Go through the data and copy every line exactly, but not the images.
□ □ □ □
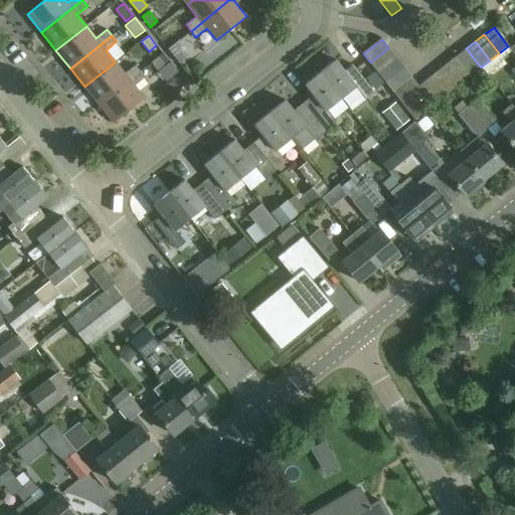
[(174,43),(168,49),(179,63),(186,58),(174,43)]
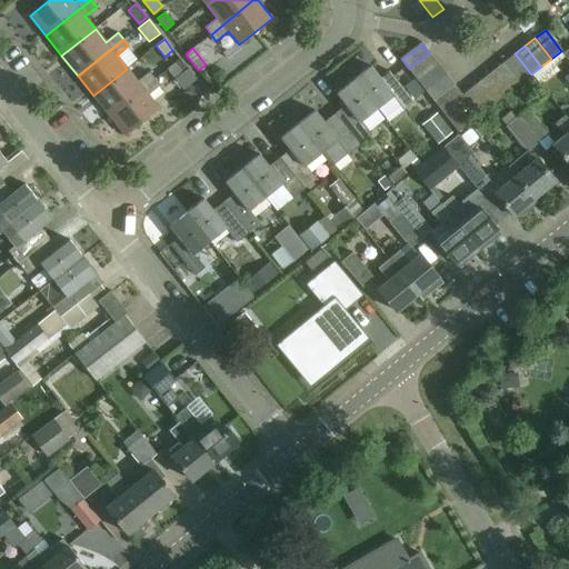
[(438,63),(429,53),(409,69),(417,80),(438,63)]
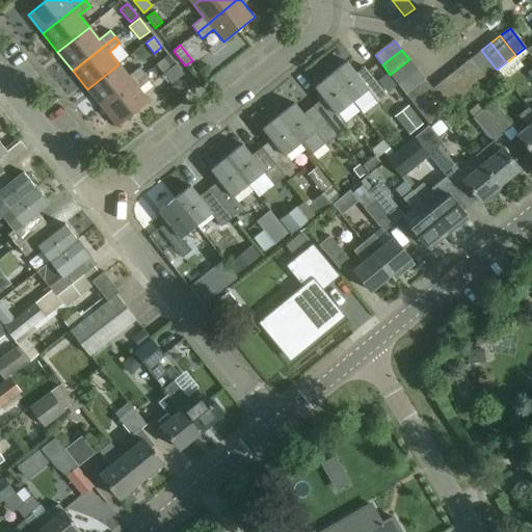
[(497,70),(481,50),(471,58),(486,78),(497,70)]
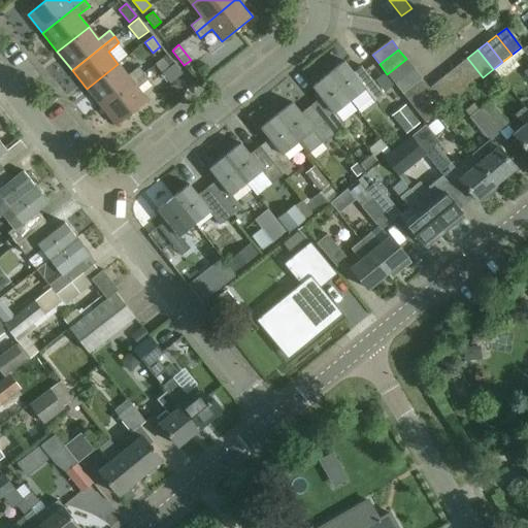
[(163,58),(155,64),(162,73),(170,67),(163,58)]
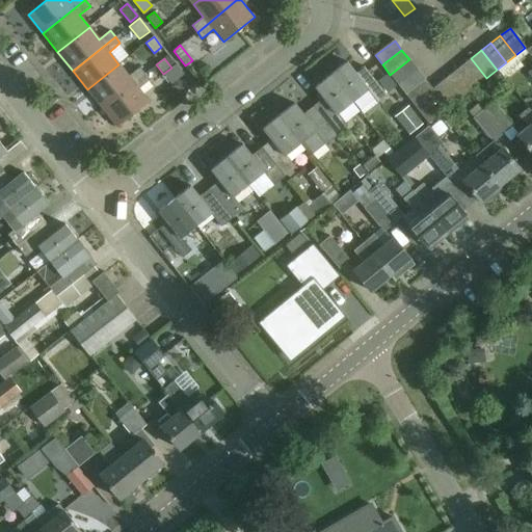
[(471,58),(461,65),(477,85),(486,78),(471,58)]
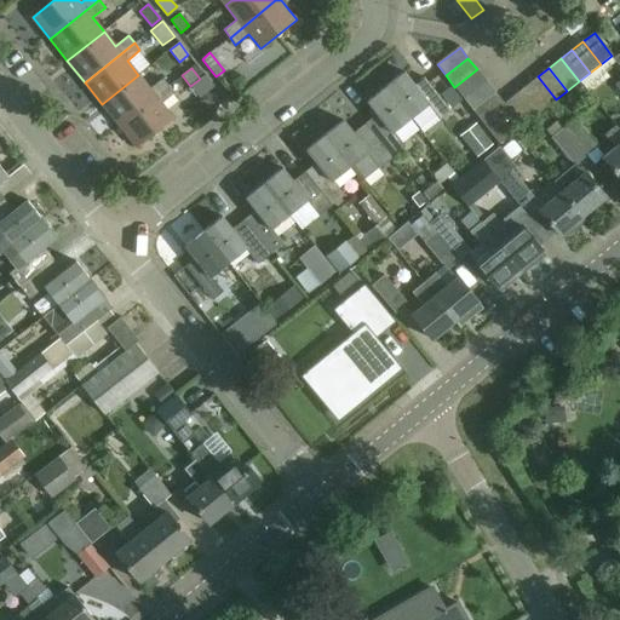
[(477,69),(454,87),(464,98),(486,80),(477,69)]
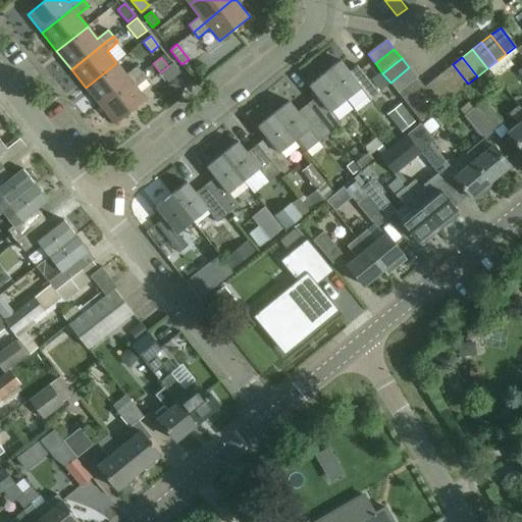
[(340,62),(325,73),(346,100),(361,88),(371,101),(380,94),(357,65),(349,72),(340,62)]
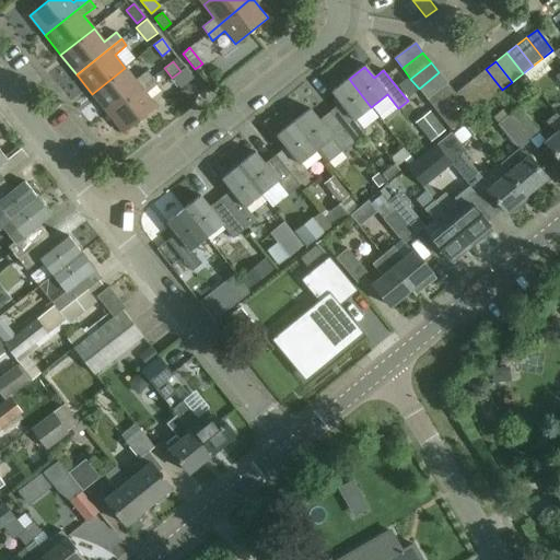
[(125,68),(92,94),(107,114),(152,78),(147,71),(136,80),(125,68)]
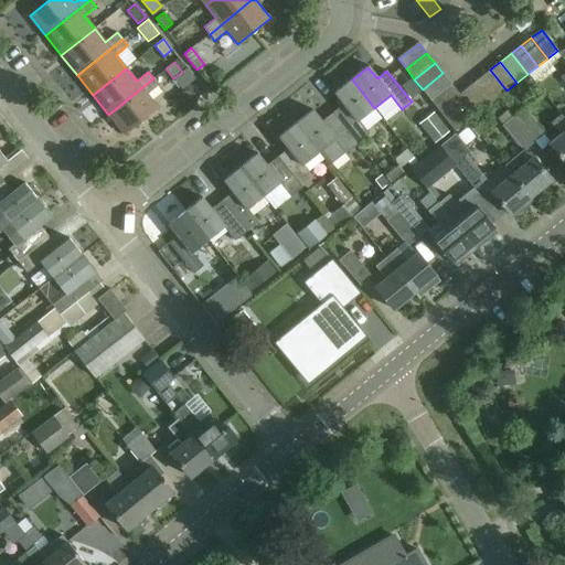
[(507,91),(490,70),(480,78),(496,99),(507,91)]
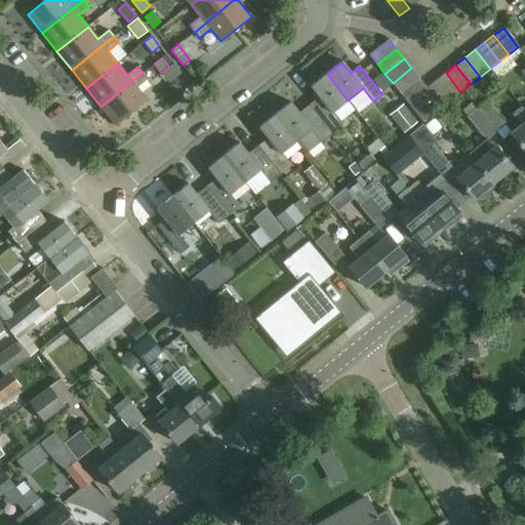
[(419,78),(411,68),(393,83),(401,93),(419,78)]
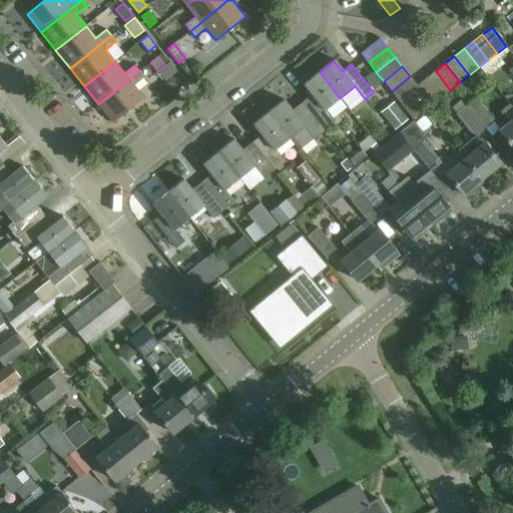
[(139,71),(98,104),(113,122),(143,98),(133,85),(144,77),(139,71)]
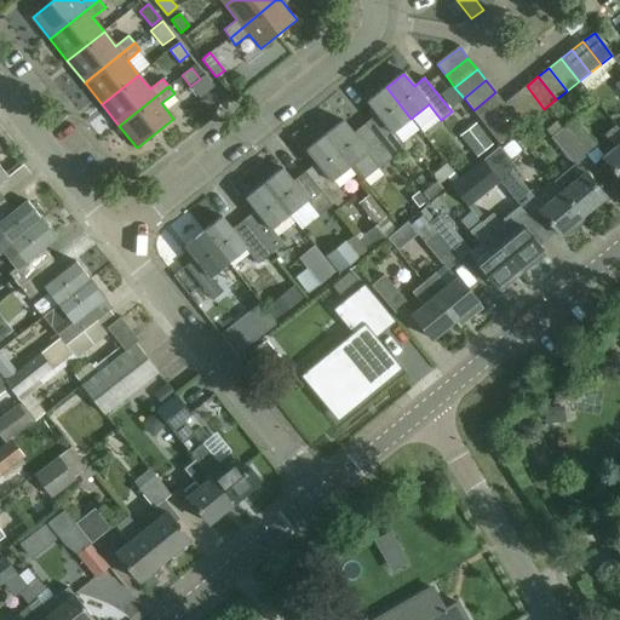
[(544,109),(527,86),(515,95),(533,118),(544,109)]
□ □ □ □
**RESULT OF THIS EXERCISE**
[(174,43),(168,49),(179,63),(186,58),(174,43)]
[(438,63),(429,53),(409,69),(417,80),(438,63)]
[(497,70),(481,50),(471,58),(486,78),(497,70)]
[(163,58),(155,64),(162,73),(170,67),(163,58)]
[(471,58),(461,65),(477,85),(486,78),(471,58)]
[(477,69),(454,87),(464,98),(486,80),(477,69)]
[(340,62),(325,73),(346,100),(361,88),(371,101),(380,94),(357,65),(349,72),(340,62)]
[(125,68),(92,94),(107,114),(152,78),(147,71),(136,80),(125,68)]
[(507,91),(490,70),(480,78),(496,99),(507,91)]
[(419,78),(411,68),(393,83),(401,93),(419,78)]
[(139,71),(98,104),(113,122),(143,98),(133,85),(144,77),(139,71)]
[(544,109),(527,86),(515,95),(533,118),(544,109)]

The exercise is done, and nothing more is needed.